## Problem to solve
In the material below, how many lines include the word "yellow"? Write only the number.

◇ ◇ ◇ ◇

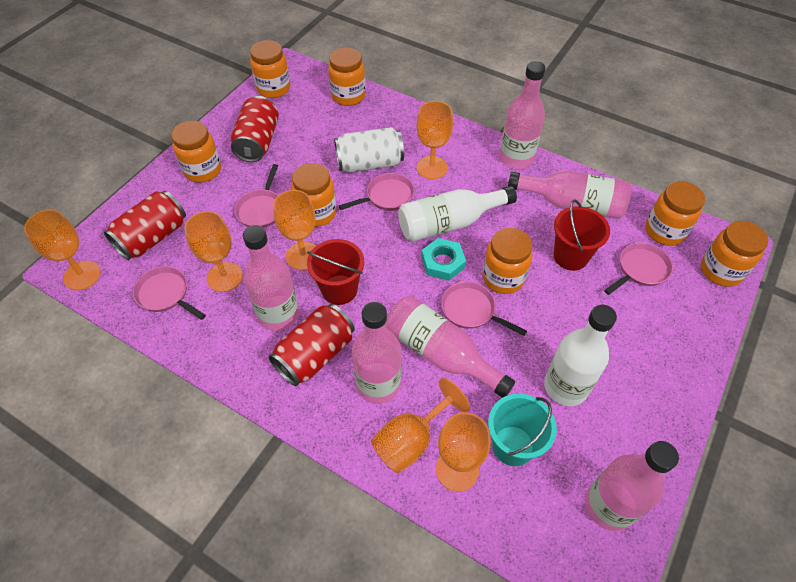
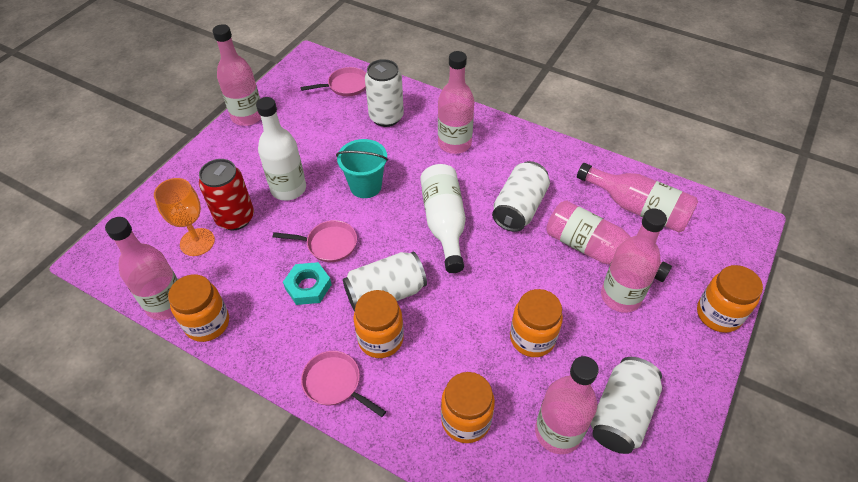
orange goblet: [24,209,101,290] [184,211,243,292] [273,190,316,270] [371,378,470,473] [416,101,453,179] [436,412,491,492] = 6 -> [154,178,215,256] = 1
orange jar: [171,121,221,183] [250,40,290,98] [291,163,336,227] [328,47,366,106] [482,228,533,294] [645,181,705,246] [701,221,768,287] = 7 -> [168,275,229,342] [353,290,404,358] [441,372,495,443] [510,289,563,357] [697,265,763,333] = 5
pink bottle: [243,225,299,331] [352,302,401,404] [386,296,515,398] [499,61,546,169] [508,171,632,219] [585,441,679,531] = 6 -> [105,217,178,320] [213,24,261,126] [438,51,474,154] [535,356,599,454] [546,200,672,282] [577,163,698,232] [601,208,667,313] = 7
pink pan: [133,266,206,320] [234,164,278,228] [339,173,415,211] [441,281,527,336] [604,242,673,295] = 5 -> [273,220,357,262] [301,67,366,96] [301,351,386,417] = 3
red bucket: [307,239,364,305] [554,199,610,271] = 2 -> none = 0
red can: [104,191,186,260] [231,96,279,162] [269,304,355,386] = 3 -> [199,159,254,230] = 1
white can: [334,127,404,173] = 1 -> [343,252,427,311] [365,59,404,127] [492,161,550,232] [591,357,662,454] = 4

◇ ◇ ◇ ◇

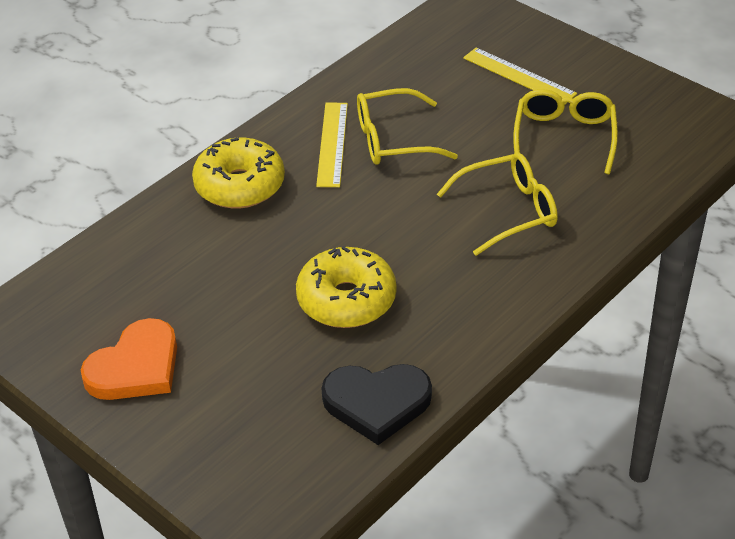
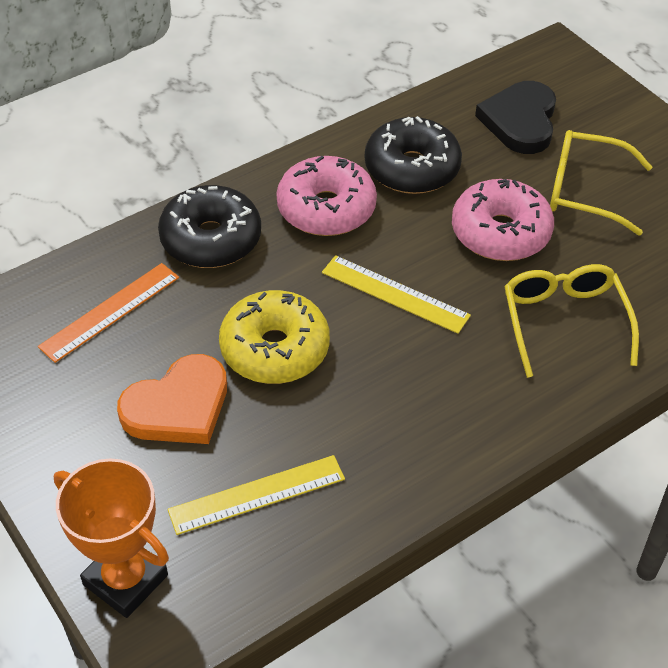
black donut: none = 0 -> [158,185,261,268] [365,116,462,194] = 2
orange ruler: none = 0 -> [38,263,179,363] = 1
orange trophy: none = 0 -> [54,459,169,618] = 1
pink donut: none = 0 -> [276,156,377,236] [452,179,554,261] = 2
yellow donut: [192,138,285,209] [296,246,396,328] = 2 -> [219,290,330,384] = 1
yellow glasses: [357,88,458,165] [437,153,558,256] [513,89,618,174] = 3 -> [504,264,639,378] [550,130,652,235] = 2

◇ ◇ ◇ ◇

## Output of the exercise
2